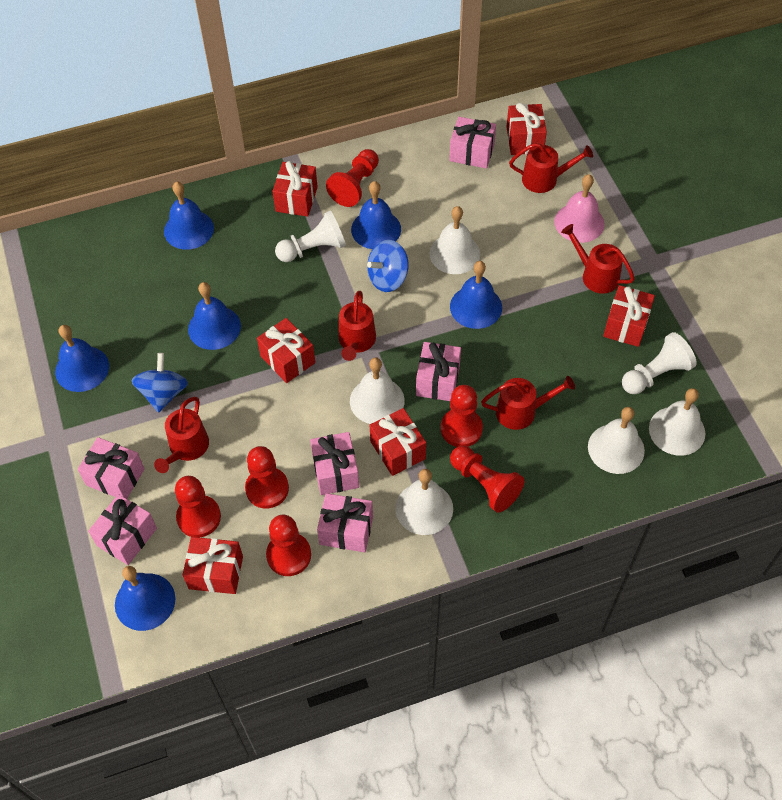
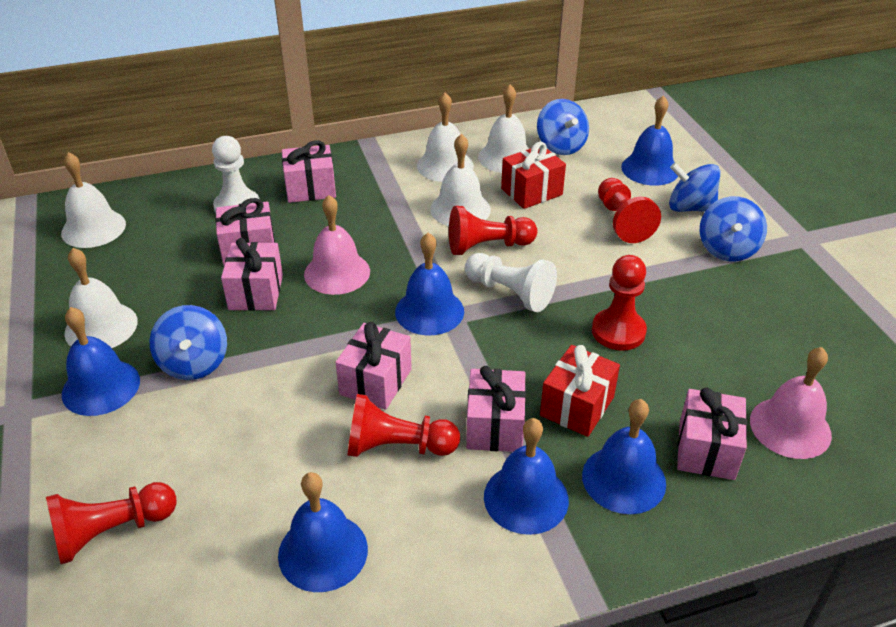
blue spinning top: 2 -> 4
pink bell: 1 -> 2
red gift: 6 -> 2
red pawn: 6 -> 5
red watering can: 5 -> 0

- [EXERCISE GOAL]: All entries are to be retyped exactly. Omit any embedded images.

- [TASK SOLUTION]:
blue spinning top: 2 -> 4
pink bell: 1 -> 2
red gift: 6 -> 2
red pawn: 6 -> 5
red watering can: 5 -> 0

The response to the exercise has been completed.